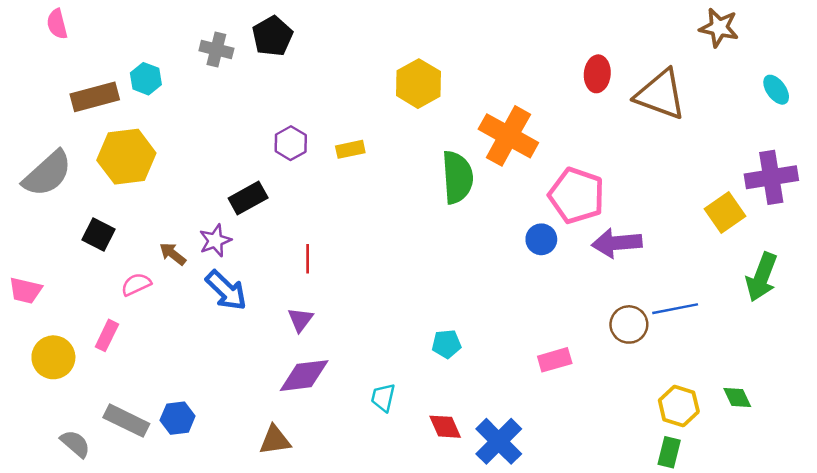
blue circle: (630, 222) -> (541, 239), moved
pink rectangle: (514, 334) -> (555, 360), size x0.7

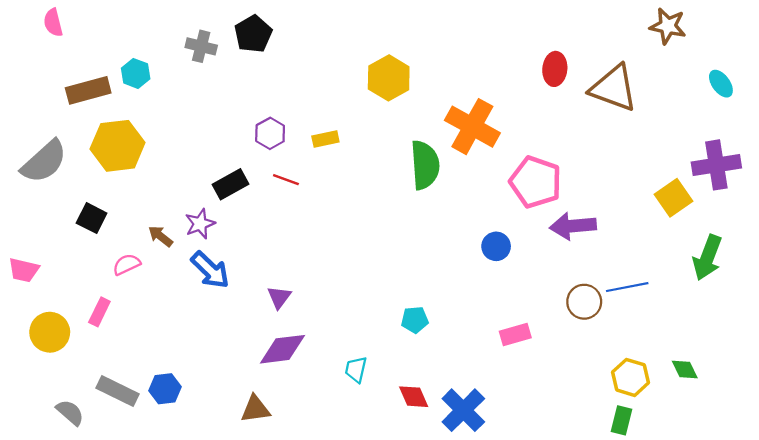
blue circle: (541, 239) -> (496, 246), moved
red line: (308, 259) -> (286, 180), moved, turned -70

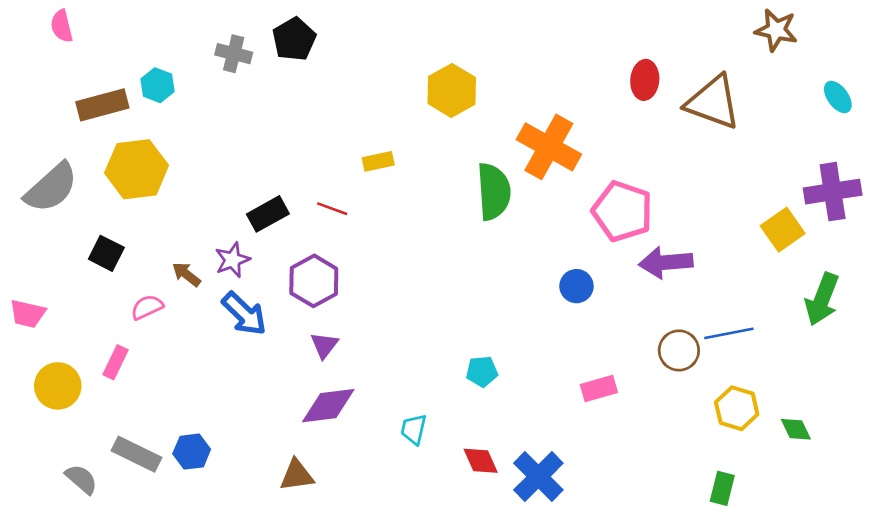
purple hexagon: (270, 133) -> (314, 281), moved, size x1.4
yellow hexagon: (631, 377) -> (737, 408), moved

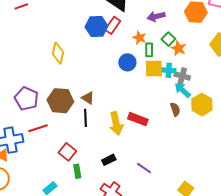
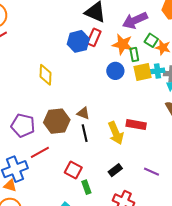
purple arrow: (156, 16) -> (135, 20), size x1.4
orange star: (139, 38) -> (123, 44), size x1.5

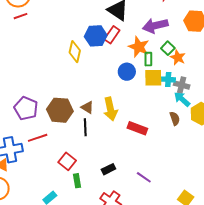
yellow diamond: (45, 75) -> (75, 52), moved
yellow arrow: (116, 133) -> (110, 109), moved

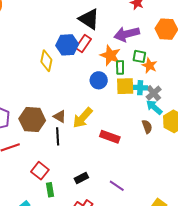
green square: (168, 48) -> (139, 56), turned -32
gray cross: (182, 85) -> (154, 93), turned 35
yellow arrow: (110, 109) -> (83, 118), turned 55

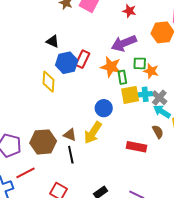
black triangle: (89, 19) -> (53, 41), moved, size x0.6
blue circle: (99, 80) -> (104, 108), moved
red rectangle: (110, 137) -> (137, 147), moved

...

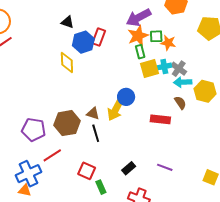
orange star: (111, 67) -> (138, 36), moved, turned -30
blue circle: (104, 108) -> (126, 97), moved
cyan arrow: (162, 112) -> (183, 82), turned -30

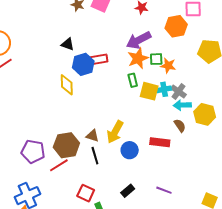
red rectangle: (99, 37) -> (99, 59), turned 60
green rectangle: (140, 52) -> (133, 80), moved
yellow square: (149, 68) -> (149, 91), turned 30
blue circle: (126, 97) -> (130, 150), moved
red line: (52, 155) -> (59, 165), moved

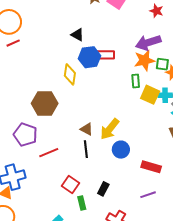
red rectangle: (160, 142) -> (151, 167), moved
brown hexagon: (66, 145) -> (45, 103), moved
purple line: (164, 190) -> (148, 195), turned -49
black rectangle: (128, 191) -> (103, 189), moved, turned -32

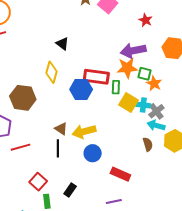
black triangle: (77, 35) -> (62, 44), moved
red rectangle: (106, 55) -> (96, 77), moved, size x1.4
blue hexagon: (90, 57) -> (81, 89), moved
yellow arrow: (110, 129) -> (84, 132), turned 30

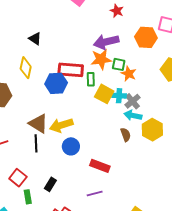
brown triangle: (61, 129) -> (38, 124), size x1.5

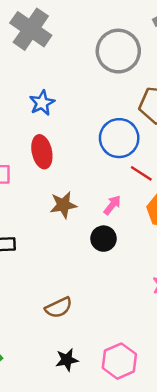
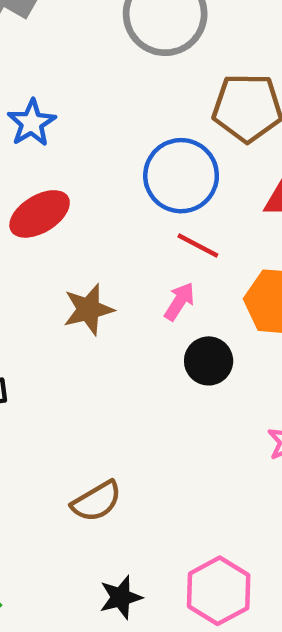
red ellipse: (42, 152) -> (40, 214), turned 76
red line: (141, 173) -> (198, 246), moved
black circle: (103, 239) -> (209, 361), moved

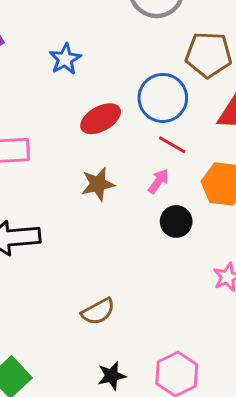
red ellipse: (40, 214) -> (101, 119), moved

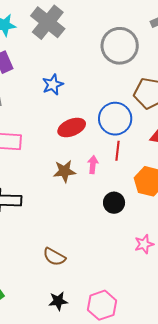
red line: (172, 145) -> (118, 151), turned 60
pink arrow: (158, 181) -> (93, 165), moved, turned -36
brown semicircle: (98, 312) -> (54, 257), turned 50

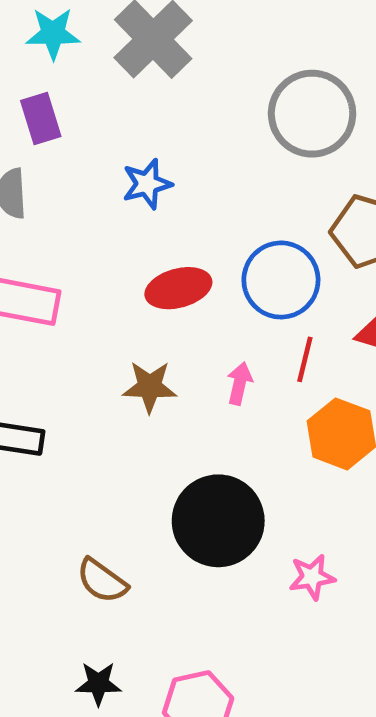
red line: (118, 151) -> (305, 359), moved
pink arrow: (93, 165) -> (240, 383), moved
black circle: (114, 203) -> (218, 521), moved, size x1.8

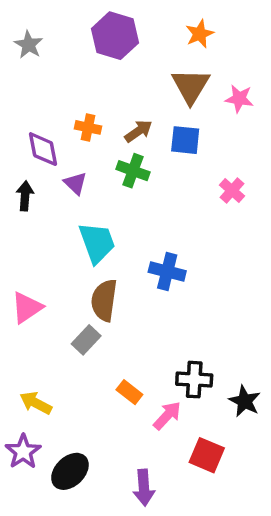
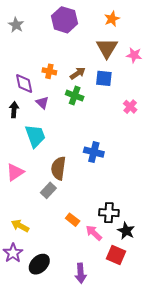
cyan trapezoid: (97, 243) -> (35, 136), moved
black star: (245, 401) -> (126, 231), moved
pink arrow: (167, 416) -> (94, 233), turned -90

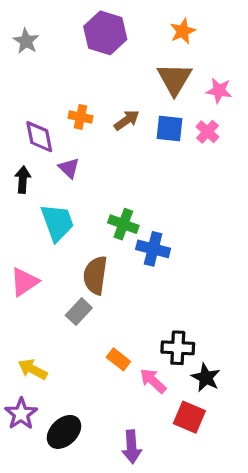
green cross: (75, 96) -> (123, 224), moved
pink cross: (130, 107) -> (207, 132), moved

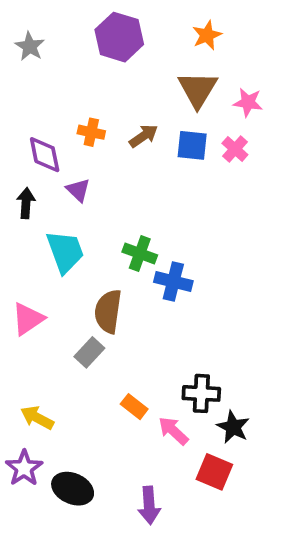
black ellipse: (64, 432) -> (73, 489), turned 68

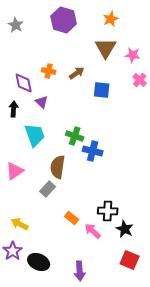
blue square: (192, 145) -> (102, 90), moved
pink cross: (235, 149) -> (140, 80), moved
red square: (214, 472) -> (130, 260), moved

*Exercise details:*
Start with the line with "black star: (245, 401) -> (126, 231), moved" in the listing above and stop after the line with "red square: (214, 472) -> (130, 260), moved". Write out exactly the lines in that stretch and no others, without pictures.

*Response below:*
black star: (245, 401) -> (126, 231), moved
pink arrow: (167, 416) -> (94, 233), turned -90

green cross: (75, 96) -> (123, 224), moved
pink cross: (130, 107) -> (207, 132), moved

black ellipse: (64, 432) -> (73, 489), turned 68

blue square: (192, 145) -> (102, 90), moved
pink cross: (235, 149) -> (140, 80), moved
red square: (214, 472) -> (130, 260), moved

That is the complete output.